(Beginning of RECORDS FOR THIS EXERCISE)

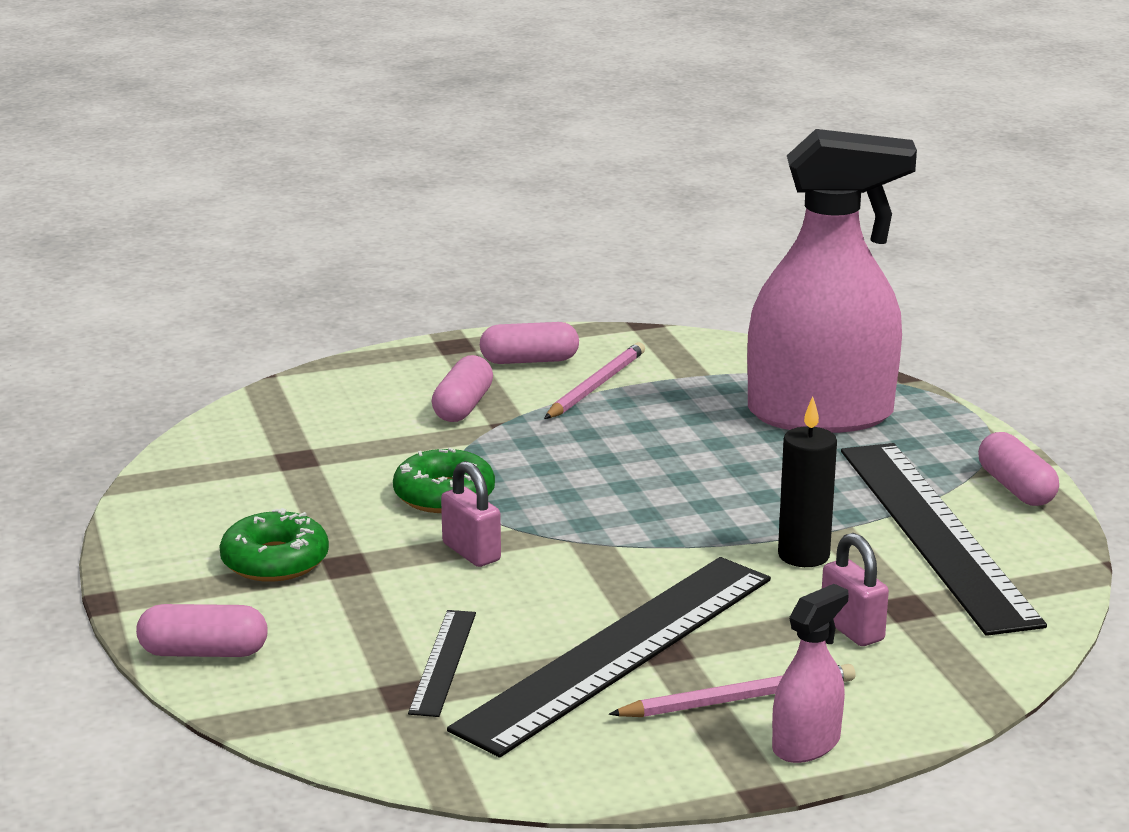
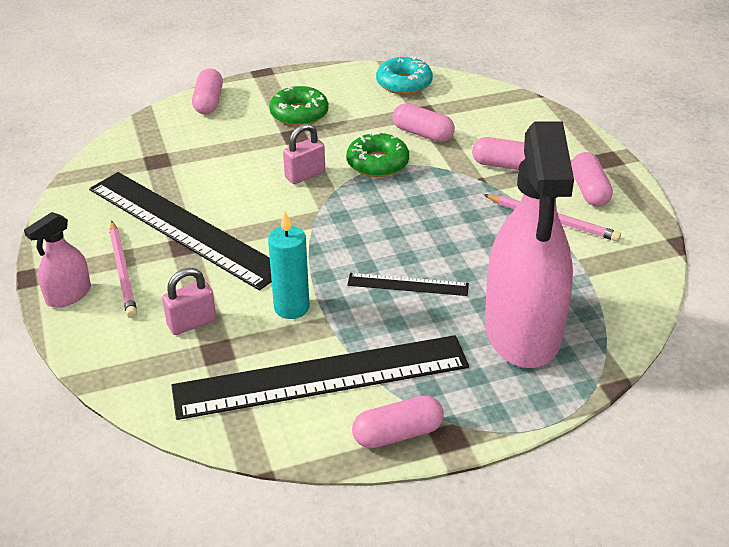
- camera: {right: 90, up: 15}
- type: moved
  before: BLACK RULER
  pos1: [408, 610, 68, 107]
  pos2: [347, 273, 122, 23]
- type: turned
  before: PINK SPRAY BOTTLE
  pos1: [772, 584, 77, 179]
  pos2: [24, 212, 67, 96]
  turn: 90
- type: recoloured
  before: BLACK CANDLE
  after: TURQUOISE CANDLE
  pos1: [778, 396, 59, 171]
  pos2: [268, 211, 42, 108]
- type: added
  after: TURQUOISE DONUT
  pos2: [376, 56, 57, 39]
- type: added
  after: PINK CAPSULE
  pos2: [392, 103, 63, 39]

(End of RECORDS FOR THIS EXERCISE)

EXERCISE INSTRUCTIONS →
Print exactly, and only, the lines of the material above that run from the one containing "pos2: [376, 56, 57, 39]" through its last line.

SOLUTION FOR THIS PROBLEM →
  pos2: [376, 56, 57, 39]
- type: added
  after: PINK CAPSULE
  pos2: [392, 103, 63, 39]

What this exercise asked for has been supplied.